____ Supplied records

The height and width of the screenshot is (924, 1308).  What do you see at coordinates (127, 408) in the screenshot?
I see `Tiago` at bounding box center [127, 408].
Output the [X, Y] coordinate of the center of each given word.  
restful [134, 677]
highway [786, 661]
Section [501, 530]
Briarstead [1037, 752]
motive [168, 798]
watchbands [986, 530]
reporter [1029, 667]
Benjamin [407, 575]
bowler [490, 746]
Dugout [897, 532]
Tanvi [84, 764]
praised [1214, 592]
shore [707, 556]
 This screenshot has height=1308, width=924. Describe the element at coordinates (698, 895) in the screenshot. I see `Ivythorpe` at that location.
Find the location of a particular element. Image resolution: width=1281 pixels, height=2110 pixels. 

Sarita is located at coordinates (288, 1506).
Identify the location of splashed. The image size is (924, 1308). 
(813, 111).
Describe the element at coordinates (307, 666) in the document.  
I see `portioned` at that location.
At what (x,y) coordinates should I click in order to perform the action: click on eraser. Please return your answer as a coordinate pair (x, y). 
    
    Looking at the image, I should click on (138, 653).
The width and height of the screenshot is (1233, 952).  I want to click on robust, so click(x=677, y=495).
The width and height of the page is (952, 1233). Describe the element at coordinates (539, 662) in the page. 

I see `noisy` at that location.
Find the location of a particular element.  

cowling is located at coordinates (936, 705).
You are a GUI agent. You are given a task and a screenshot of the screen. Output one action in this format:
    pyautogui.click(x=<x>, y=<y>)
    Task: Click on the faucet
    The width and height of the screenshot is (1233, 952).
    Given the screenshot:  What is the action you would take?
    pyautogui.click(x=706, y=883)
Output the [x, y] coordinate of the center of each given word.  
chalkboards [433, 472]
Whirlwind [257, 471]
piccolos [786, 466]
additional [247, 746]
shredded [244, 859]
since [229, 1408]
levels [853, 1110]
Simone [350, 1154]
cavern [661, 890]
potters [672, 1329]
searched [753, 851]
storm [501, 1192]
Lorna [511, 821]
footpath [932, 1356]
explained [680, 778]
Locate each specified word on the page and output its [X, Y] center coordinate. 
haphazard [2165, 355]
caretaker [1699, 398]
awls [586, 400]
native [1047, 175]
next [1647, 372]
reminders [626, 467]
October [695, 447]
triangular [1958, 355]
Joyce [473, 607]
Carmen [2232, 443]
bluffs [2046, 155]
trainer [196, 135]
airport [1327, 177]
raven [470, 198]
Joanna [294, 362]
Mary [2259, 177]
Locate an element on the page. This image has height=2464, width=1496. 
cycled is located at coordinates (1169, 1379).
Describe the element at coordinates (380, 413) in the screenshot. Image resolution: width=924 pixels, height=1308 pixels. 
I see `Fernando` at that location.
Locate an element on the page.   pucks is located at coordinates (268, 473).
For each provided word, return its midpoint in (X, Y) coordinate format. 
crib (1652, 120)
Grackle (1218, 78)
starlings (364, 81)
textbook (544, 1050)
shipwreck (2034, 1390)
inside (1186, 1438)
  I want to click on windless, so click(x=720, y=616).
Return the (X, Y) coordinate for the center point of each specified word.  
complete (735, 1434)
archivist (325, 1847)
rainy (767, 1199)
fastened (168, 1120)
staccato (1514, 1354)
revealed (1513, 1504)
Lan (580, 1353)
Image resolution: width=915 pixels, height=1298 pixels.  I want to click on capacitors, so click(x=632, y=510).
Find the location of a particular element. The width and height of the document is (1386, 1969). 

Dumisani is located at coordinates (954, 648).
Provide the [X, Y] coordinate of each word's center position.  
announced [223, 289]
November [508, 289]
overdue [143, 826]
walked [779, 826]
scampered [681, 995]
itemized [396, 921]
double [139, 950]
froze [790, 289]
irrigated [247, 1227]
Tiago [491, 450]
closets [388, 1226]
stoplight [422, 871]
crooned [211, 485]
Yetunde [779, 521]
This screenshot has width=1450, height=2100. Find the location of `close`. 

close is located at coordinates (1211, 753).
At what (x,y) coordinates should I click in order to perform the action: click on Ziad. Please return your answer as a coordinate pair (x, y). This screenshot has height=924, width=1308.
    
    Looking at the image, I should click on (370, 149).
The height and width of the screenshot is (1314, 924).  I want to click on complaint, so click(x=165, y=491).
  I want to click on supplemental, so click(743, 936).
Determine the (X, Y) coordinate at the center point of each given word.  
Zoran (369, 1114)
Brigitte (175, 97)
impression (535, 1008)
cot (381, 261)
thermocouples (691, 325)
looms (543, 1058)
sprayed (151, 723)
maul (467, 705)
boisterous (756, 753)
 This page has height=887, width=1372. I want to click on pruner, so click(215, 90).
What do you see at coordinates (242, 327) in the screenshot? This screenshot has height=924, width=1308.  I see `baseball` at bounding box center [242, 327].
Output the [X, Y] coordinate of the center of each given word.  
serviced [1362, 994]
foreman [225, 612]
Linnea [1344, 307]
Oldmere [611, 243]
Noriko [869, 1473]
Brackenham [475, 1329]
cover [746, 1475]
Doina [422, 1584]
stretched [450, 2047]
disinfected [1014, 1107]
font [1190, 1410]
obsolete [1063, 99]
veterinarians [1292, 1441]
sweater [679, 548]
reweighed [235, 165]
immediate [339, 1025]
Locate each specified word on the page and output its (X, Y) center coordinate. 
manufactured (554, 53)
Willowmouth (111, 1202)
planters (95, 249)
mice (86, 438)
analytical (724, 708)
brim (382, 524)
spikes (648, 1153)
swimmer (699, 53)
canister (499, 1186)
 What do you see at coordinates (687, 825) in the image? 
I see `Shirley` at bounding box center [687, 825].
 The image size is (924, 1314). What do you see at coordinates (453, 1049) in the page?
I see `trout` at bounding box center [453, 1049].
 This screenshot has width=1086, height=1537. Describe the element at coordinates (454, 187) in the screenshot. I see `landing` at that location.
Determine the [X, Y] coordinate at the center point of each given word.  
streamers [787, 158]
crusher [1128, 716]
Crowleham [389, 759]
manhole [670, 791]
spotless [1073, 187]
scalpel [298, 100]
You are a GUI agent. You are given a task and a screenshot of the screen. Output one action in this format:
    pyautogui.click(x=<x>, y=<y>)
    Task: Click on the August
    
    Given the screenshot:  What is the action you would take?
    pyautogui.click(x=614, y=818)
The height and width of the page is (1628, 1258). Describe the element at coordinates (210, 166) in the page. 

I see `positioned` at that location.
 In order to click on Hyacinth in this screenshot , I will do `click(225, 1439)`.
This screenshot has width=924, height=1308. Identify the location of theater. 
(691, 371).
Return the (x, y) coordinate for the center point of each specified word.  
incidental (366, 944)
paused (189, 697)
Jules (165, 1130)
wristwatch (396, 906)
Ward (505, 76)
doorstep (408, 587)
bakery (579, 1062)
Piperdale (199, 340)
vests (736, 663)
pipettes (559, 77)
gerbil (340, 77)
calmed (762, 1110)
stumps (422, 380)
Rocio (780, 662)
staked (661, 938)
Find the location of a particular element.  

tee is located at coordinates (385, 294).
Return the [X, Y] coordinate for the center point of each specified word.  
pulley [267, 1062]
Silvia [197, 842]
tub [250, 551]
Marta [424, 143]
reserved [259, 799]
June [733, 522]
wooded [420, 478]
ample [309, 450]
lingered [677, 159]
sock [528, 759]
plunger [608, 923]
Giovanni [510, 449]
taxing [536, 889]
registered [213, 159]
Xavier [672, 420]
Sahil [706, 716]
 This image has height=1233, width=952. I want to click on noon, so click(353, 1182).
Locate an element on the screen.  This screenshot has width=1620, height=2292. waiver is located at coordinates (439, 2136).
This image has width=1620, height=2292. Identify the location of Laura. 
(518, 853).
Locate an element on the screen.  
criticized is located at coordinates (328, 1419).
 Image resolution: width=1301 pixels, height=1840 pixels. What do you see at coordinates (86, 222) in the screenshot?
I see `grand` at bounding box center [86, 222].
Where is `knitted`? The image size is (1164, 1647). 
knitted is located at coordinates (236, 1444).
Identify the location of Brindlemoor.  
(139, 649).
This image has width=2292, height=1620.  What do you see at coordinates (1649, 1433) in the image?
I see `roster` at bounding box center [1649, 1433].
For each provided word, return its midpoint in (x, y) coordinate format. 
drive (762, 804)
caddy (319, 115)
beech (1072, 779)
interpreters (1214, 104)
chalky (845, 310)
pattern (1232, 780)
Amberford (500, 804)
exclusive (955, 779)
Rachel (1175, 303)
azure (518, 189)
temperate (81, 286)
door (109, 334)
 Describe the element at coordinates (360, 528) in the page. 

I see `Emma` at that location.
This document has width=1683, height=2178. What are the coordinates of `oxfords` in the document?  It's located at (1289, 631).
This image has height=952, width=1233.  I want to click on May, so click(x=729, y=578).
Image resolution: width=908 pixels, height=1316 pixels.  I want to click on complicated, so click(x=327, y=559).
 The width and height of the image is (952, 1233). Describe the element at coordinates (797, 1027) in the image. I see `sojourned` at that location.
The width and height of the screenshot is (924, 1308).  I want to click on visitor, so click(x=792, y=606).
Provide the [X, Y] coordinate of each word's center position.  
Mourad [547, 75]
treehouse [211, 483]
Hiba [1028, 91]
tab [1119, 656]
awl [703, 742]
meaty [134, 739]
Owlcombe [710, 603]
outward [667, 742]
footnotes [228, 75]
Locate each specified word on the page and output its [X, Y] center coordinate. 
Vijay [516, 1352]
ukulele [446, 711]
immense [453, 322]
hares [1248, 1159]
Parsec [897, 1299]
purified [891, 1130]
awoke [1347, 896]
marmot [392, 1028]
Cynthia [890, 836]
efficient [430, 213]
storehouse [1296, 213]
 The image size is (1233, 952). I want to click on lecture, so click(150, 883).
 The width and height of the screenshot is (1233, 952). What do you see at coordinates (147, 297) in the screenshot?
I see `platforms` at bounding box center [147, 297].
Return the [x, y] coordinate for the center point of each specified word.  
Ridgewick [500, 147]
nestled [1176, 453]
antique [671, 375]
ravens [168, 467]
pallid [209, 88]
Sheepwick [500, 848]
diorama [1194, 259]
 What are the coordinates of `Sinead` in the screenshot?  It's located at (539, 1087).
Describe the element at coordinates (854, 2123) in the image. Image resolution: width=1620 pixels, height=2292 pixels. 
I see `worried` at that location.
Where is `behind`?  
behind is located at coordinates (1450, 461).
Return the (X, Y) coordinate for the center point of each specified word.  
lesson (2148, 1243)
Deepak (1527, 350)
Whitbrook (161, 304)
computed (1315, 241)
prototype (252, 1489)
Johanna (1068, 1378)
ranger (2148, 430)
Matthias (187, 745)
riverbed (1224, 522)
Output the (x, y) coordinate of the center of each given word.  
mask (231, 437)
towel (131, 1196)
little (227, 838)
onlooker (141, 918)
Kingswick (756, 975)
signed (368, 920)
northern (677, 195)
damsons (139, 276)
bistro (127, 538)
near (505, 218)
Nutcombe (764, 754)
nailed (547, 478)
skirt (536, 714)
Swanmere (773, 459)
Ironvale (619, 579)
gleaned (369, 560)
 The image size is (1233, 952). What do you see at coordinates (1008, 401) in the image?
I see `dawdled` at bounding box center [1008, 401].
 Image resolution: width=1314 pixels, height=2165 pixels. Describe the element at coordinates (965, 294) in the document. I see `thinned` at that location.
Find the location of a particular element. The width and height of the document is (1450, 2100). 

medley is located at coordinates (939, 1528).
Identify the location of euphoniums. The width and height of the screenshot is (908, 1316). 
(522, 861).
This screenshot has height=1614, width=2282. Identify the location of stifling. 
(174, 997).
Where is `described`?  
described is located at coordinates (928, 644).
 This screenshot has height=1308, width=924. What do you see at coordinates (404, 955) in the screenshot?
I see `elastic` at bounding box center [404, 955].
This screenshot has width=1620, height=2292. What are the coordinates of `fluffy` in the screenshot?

________

**Goal**
Reproduce the records verbatim from the first line through the line containing "Briarstead [1037, 752]", including both the first and last lines of that span.

**Solution to the exercise**
The height and width of the screenshot is (924, 1308).  What do you see at coordinates (127, 408) in the screenshot?
I see `Tiago` at bounding box center [127, 408].
Output the [X, Y] coordinate of the center of each given word.  
restful [134, 677]
highway [786, 661]
Section [501, 530]
Briarstead [1037, 752]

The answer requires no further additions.